--- Supplied records Enclosed Below ---
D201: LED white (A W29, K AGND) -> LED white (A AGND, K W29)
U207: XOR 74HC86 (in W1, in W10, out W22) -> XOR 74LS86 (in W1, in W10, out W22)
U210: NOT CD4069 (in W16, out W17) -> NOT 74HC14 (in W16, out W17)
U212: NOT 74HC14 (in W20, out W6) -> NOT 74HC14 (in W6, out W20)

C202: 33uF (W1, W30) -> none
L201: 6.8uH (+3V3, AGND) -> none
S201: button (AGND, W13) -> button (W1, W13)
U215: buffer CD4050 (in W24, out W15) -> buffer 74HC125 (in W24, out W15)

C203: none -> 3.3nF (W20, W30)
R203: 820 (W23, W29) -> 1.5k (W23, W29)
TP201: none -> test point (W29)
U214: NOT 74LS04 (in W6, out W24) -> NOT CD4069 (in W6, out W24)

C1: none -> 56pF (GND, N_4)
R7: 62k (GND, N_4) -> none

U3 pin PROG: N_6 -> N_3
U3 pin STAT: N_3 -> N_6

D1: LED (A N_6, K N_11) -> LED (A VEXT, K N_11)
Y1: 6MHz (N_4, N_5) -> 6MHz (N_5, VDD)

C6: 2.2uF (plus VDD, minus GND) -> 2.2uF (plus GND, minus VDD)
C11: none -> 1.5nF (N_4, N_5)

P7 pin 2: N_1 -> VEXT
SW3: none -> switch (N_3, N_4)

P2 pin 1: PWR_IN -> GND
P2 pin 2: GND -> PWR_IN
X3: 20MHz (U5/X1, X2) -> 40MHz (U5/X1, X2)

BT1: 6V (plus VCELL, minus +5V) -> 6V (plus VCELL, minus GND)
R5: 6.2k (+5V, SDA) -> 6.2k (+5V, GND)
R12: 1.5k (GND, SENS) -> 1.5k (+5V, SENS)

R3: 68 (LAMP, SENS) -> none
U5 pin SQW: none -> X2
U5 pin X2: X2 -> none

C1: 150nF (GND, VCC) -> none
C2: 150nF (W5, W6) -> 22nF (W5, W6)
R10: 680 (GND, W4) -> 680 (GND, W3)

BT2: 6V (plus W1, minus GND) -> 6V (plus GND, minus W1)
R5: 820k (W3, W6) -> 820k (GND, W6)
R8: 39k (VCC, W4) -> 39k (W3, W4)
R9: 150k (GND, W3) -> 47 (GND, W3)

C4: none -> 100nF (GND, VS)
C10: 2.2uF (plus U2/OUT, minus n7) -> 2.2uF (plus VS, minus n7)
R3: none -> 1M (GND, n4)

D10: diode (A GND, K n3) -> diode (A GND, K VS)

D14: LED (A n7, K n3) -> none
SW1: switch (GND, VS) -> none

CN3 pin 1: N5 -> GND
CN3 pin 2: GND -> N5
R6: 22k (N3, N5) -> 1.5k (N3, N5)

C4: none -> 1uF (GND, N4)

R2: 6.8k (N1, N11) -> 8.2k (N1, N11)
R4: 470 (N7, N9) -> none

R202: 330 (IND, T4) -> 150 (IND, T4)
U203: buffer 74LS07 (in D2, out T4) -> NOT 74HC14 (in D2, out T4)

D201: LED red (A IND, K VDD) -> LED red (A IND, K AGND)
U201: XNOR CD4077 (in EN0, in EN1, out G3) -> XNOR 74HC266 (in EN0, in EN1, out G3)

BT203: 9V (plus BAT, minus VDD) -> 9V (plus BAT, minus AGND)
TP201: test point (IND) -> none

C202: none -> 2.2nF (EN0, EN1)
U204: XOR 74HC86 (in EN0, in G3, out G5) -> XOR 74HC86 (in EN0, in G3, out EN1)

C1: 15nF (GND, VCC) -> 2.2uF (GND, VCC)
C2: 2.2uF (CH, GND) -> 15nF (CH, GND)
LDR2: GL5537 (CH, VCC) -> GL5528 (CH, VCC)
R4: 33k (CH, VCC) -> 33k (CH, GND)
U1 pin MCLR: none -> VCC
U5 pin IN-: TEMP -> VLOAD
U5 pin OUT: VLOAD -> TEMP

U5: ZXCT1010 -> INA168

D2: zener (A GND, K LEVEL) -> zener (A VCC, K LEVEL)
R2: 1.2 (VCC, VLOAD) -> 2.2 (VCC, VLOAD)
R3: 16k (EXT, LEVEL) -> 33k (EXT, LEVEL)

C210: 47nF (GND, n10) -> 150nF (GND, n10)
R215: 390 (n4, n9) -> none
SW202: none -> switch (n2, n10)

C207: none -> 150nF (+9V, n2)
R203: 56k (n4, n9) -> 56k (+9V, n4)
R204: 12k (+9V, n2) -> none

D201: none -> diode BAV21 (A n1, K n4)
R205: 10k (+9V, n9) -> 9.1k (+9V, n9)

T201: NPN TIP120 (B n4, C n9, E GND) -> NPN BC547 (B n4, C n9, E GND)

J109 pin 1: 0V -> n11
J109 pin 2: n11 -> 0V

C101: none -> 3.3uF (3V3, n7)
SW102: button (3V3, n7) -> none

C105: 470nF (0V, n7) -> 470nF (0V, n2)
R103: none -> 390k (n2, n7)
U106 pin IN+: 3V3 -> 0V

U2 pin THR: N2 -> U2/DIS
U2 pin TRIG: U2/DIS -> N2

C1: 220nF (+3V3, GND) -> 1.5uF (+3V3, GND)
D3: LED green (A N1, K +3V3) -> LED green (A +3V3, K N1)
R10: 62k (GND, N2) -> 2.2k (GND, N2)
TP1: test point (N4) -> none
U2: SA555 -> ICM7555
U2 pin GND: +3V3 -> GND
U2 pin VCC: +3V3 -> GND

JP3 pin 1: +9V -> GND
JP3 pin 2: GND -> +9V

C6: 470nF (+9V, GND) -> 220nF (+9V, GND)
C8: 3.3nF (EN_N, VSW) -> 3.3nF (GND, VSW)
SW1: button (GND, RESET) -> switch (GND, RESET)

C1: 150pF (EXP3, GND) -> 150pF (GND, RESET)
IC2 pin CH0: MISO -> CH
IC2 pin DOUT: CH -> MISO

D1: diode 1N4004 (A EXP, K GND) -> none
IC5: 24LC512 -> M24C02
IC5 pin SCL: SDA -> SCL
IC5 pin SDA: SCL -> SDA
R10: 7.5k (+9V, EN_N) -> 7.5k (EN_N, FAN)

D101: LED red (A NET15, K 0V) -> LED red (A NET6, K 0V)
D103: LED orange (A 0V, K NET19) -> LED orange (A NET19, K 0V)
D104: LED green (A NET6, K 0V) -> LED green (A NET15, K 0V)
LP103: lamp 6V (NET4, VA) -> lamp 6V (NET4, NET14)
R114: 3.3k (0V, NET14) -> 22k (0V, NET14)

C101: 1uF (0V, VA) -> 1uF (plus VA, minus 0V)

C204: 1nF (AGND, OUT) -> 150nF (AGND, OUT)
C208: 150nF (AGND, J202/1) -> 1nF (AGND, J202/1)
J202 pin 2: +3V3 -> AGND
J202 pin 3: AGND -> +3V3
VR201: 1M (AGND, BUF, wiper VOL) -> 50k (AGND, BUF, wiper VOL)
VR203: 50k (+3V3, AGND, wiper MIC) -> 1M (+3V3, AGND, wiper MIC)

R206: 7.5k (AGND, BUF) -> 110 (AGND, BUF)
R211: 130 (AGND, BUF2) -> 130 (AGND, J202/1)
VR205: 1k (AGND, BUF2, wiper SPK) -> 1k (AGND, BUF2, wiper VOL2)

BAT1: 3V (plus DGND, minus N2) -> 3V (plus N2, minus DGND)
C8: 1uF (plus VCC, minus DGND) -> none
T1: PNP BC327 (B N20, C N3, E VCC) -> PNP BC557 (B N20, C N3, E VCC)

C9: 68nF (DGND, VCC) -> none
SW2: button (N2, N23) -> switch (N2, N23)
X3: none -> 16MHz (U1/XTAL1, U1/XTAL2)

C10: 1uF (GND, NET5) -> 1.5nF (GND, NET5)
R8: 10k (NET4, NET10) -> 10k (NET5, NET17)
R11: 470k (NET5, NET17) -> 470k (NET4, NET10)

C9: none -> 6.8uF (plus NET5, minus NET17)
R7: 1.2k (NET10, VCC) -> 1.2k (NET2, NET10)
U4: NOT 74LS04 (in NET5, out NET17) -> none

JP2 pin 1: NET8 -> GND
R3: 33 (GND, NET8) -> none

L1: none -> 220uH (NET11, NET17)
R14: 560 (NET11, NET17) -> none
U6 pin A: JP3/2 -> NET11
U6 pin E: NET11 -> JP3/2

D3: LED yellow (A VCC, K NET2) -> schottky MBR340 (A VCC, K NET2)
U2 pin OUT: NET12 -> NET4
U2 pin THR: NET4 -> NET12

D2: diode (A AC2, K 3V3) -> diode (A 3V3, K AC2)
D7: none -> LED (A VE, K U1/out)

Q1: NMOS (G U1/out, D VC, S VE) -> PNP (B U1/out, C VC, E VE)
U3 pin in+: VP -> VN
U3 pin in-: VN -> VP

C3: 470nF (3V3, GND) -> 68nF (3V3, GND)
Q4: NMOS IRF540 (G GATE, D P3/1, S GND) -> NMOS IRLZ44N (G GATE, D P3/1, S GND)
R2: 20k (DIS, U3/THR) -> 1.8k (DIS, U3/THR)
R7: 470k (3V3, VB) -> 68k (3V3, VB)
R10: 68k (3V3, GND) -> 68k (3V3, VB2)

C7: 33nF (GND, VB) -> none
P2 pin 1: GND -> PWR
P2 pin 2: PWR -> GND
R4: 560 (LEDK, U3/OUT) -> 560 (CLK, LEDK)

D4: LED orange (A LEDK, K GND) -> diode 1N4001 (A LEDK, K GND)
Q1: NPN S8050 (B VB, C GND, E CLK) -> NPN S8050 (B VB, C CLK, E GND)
--- End of Enclosed Supplied records ---
Return exactly, please, the lines of the material from the first one down to and including the line where "C203: none -> 3.3nF (W20, W30)" appears.

### Answer section:
D201: LED white (A W29, K AGND) -> LED white (A AGND, K W29)
U207: XOR 74HC86 (in W1, in W10, out W22) -> XOR 74LS86 (in W1, in W10, out W22)
U210: NOT CD4069 (in W16, out W17) -> NOT 74HC14 (in W16, out W17)
U212: NOT 74HC14 (in W20, out W6) -> NOT 74HC14 (in W6, out W20)

C202: 33uF (W1, W30) -> none
L201: 6.8uH (+3V3, AGND) -> none
S201: button (AGND, W13) -> button (W1, W13)
U215: buffer CD4050 (in W24, out W15) -> buffer 74HC125 (in W24, out W15)

C203: none -> 3.3nF (W20, W30)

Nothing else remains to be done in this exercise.